##### MATERIALS PROVIDED

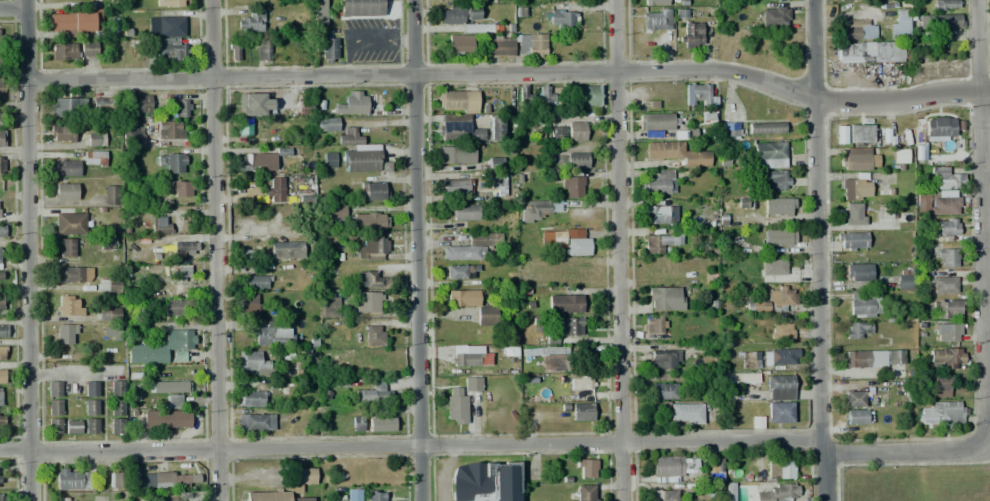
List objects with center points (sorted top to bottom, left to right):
building: (445, 0)
building: (845, 0)
building: (654, 2)
building: (171, 3)
road: (12, 5)
building: (944, 5)
building: (361, 8)
building: (319, 13)
building: (459, 15)
building: (775, 16)
building: (561, 18)
building: (70, 21)
building: (656, 21)
building: (940, 21)
building: (251, 23)
building: (170, 25)
building: (476, 28)
building: (856, 29)
building: (899, 29)
building: (691, 35)
building: (0, 37)
building: (460, 45)
building: (535, 45)
building: (500, 47)
building: (327, 48)
building: (88, 49)
building: (171, 49)
building: (63, 51)
building: (263, 51)
building: (234, 52)
building: (871, 52)
road: (424, 74)
building: (1, 88)
building: (525, 94)
building: (696, 94)
building: (546, 95)
building: (588, 96)
road: (904, 101)
building: (457, 102)
building: (353, 103)
building: (138, 104)
building: (255, 104)
building: (305, 106)
building: (68, 107)
building: (104, 107)
building: (179, 108)
building: (1, 118)
building: (657, 121)
building: (326, 124)
building: (938, 126)
building: (244, 127)
building: (494, 127)
building: (765, 127)
building: (456, 129)
building: (169, 130)
building: (733, 130)
building: (575, 131)
building: (548, 133)
building: (861, 133)
building: (61, 134)
building: (840, 135)
building: (130, 136)
building: (349, 138)
building: (2, 140)
building: (96, 140)
building: (769, 151)
building: (677, 153)
building: (900, 156)
building: (94, 158)
building: (456, 158)
building: (858, 158)
building: (330, 159)
building: (576, 160)
building: (172, 161)
building: (363, 161)
building: (252, 162)
building: (495, 164)
building: (1, 165)
building: (65, 168)
building: (943, 178)
building: (774, 180)
building: (658, 182)
building: (457, 185)
building: (573, 187)
building: (180, 188)
building: (855, 189)
building: (275, 190)
building: (65, 191)
building: (374, 191)
building: (110, 195)
building: (940, 202)
building: (778, 206)
building: (537, 208)
building: (336, 212)
building: (464, 212)
building: (859, 212)
building: (654, 214)
building: (368, 220)
building: (70, 223)
road: (982, 224)
building: (161, 225)
building: (947, 230)
building: (2, 231)
building: (776, 237)
building: (565, 241)
building: (851, 241)
building: (659, 242)
building: (106, 243)
building: (183, 246)
building: (472, 246)
building: (66, 247)
building: (370, 249)
road: (30, 250)
road: (214, 250)
building: (286, 250)
road: (418, 250)
road: (618, 250)
road: (820, 250)
building: (251, 256)
building: (946, 257)
building: (0, 265)
building: (772, 267)
building: (459, 272)
building: (858, 272)
building: (74, 274)
building: (181, 274)
building: (1, 276)
building: (369, 279)
building: (904, 279)
building: (254, 281)
building: (942, 284)
building: (107, 285)
building: (461, 298)
building: (665, 298)
building: (773, 300)
building: (1, 301)
building: (366, 301)
building: (565, 303)
building: (330, 305)
building: (66, 306)
building: (863, 306)
building: (174, 308)
building: (249, 308)
building: (946, 308)
building: (113, 314)
building: (485, 315)
building: (653, 325)
building: (561, 327)
building: (856, 329)
building: (3, 330)
building: (782, 331)
building: (946, 332)
building: (111, 333)
building: (66, 334)
building: (271, 334)
building: (374, 336)
building: (160, 347)
building: (1, 353)
building: (780, 356)
building: (947, 357)
building: (554, 358)
building: (665, 359)
building: (872, 359)
building: (750, 360)
building: (469, 361)
building: (253, 363)
building: (2, 376)
building: (740, 378)
building: (581, 382)
building: (472, 384)
building: (938, 385)
building: (168, 387)
building: (116, 388)
building: (779, 388)
building: (53, 389)
building: (91, 389)
building: (663, 391)
building: (0, 396)
building: (372, 397)
building: (250, 398)
building: (856, 398)
building: (174, 401)
building: (455, 405)
building: (54, 407)
building: (90, 407)
building: (117, 407)
building: (581, 412)
building: (779, 412)
building: (685, 413)
building: (941, 414)
building: (857, 417)
building: (166, 420)
building: (1, 422)
building: (255, 422)
building: (356, 424)
building: (381, 424)
building: (90, 425)
building: (54, 426)
building: (117, 426)
building: (72, 427)
road: (491, 441)
building: (670, 467)
building: (715, 467)
building: (585, 468)
building: (779, 468)
building: (72, 478)
building: (115, 479)
building: (298, 479)
building: (171, 480)
building: (485, 481)
building: (728, 491)
building: (584, 493)
building: (779, 493)
building: (375, 495)
building: (662, 495)
building: (272, 496)
building: (3, 497)
building: (170, 498)
building: (71, 499)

##########

PROMPT =>
Only the pictures are to be excluded; all other parts of the records above are to be given exactly.

ANSWER =>
List objects with center points (sorted top to bottom, left to right):
building: (445, 0)
building: (845, 0)
building: (654, 2)
building: (171, 3)
road: (12, 5)
building: (944, 5)
building: (361, 8)
building: (319, 13)
building: (459, 15)
building: (775, 16)
building: (561, 18)
building: (70, 21)
building: (656, 21)
building: (940, 21)
building: (251, 23)
building: (170, 25)
building: (476, 28)
building: (856, 29)
building: (899, 29)
building: (691, 35)
building: (0, 37)
building: (460, 45)
building: (535, 45)
building: (500, 47)
building: (327, 48)
building: (88, 49)
building: (171, 49)
building: (63, 51)
building: (263, 51)
building: (234, 52)
building: (871, 52)
road: (424, 74)
building: (1, 88)
building: (525, 94)
building: (696, 94)
building: (546, 95)
building: (588, 96)
road: (904, 101)
building: (457, 102)
building: (353, 103)
building: (138, 104)
building: (255, 104)
building: (305, 106)
building: (68, 107)
building: (104, 107)
building: (179, 108)
building: (1, 118)
building: (657, 121)
building: (326, 124)
building: (938, 126)
building: (244, 127)
building: (494, 127)
building: (765, 127)
building: (456, 129)
building: (169, 130)
building: (733, 130)
building: (575, 131)
building: (548, 133)
building: (861, 133)
building: (61, 134)
building: (840, 135)
building: (130, 136)
building: (349, 138)
building: (2, 140)
building: (96, 140)
building: (769, 151)
building: (677, 153)
building: (900, 156)
building: (94, 158)
building: (456, 158)
building: (858, 158)
building: (330, 159)
building: (576, 160)
building: (172, 161)
building: (363, 161)
building: (252, 162)
building: (495, 164)
building: (1, 165)
building: (65, 168)
building: (943, 178)
building: (774, 180)
building: (658, 182)
building: (457, 185)
building: (573, 187)
building: (180, 188)
building: (855, 189)
building: (275, 190)
building: (65, 191)
building: (374, 191)
building: (110, 195)
building: (940, 202)
building: (778, 206)
building: (537, 208)
building: (336, 212)
building: (464, 212)
building: (859, 212)
building: (654, 214)
building: (368, 220)
building: (70, 223)
road: (982, 224)
building: (161, 225)
building: (947, 230)
building: (2, 231)
building: (776, 237)
building: (565, 241)
building: (851, 241)
building: (659, 242)
building: (106, 243)
building: (183, 246)
building: (472, 246)
building: (66, 247)
building: (370, 249)
road: (30, 250)
road: (214, 250)
building: (286, 250)
road: (418, 250)
road: (618, 250)
road: (820, 250)
building: (251, 256)
building: (946, 257)
building: (0, 265)
building: (772, 267)
building: (459, 272)
building: (858, 272)
building: (74, 274)
building: (181, 274)
building: (1, 276)
building: (369, 279)
building: (904, 279)
building: (254, 281)
building: (942, 284)
building: (107, 285)
building: (461, 298)
building: (665, 298)
building: (773, 300)
building: (1, 301)
building: (366, 301)
building: (565, 303)
building: (330, 305)
building: (66, 306)
building: (863, 306)
building: (174, 308)
building: (249, 308)
building: (946, 308)
building: (113, 314)
building: (485, 315)
building: (653, 325)
building: (561, 327)
building: (856, 329)
building: (3, 330)
building: (782, 331)
building: (946, 332)
building: (111, 333)
building: (66, 334)
building: (271, 334)
building: (374, 336)
building: (160, 347)
building: (1, 353)
building: (780, 356)
building: (947, 357)
building: (554, 358)
building: (665, 359)
building: (872, 359)
building: (750, 360)
building: (469, 361)
building: (253, 363)
building: (2, 376)
building: (740, 378)
building: (581, 382)
building: (472, 384)
building: (938, 385)
building: (168, 387)
building: (116, 388)
building: (779, 388)
building: (53, 389)
building: (91, 389)
building: (663, 391)
building: (0, 396)
building: (372, 397)
building: (250, 398)
building: (856, 398)
building: (174, 401)
building: (455, 405)
building: (54, 407)
building: (90, 407)
building: (117, 407)
building: (581, 412)
building: (779, 412)
building: (685, 413)
building: (941, 414)
building: (857, 417)
building: (166, 420)
building: (1, 422)
building: (255, 422)
building: (356, 424)
building: (381, 424)
building: (90, 425)
building: (54, 426)
building: (117, 426)
building: (72, 427)
road: (491, 441)
building: (670, 467)
building: (715, 467)
building: (585, 468)
building: (779, 468)
building: (72, 478)
building: (115, 479)
building: (298, 479)
building: (171, 480)
building: (485, 481)
building: (728, 491)
building: (584, 493)
building: (779, 493)
building: (375, 495)
building: (662, 495)
building: (272, 496)
building: (3, 497)
building: (170, 498)
building: (71, 499)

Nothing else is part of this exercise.